▶ **Exercise directions**
Line by line, return the listing exactly, without any of the images.

▶ **Data block**
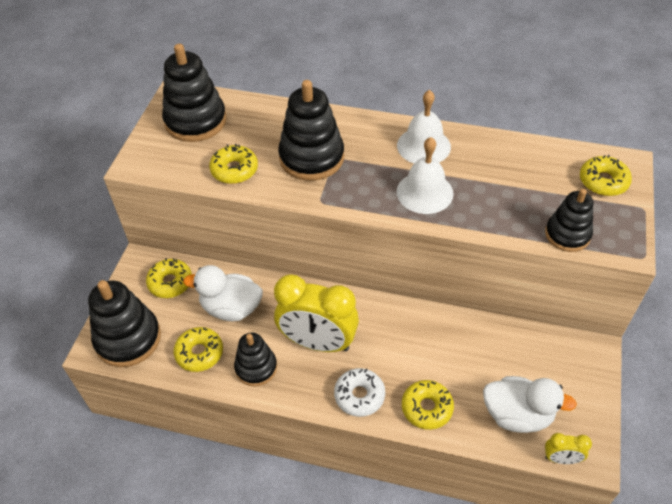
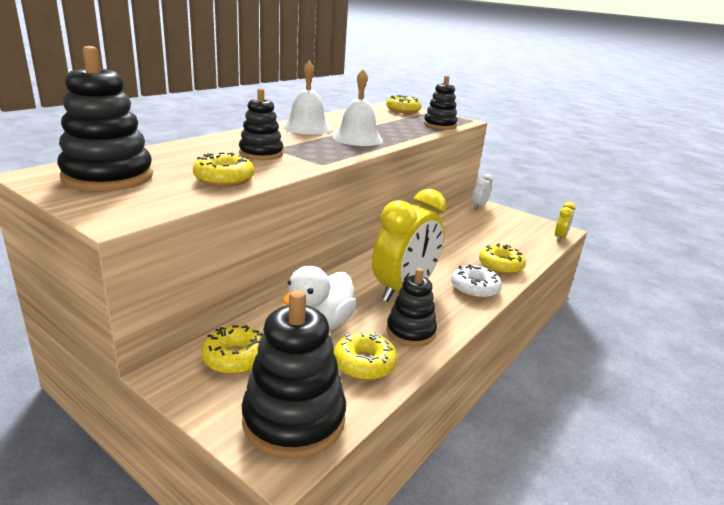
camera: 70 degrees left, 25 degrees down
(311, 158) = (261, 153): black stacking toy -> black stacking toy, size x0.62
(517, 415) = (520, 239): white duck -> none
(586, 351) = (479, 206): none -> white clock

▶ **Solution for this exercise**
camera: 70 degrees left, 25 degrees down
(311, 158) = (261, 153): black stacking toy -> black stacking toy, size x0.62
(517, 415) = (520, 239): white duck -> none
(586, 351) = (479, 206): none -> white clock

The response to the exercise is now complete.